Rewrite the lines below as a numbered list, from the first line through the line that contains "24 August 1916 [112, 400]", leaving out any blank lines.
* * * * * * *
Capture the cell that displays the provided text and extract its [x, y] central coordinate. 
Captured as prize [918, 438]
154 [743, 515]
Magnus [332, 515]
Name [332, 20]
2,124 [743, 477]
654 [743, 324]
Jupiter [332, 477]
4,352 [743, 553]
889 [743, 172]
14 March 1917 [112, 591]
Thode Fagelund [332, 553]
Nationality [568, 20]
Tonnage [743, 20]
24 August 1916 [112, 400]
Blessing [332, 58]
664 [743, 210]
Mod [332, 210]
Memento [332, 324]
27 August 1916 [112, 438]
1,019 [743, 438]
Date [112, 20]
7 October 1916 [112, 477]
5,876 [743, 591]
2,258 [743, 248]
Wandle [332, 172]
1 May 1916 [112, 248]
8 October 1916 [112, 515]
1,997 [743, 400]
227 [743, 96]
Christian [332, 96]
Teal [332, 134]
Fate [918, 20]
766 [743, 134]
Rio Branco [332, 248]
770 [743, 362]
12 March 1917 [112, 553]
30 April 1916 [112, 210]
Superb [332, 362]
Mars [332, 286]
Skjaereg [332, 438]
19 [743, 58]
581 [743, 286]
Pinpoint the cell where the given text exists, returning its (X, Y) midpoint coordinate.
* * * * * * *
OUTPUT FOR THIS EXERCISE
1. Capture the cell that displays the provided text and extract its [x, y] central coordinate. 
2. Captured as prize [918, 438]
3. 154 [743, 515]
4. Magnus [332, 515]
5. Name [332, 20]
6. 2,124 [743, 477]
7. 654 [743, 324]
8. Jupiter [332, 477]
9. 4,352 [743, 553]
10. 889 [743, 172]
11. 14 March 1917 [112, 591]
12. Thode Fagelund [332, 553]
13. Nationality [568, 20]
14. Tonnage [743, 20]
15. 24 August 1916 [112, 400]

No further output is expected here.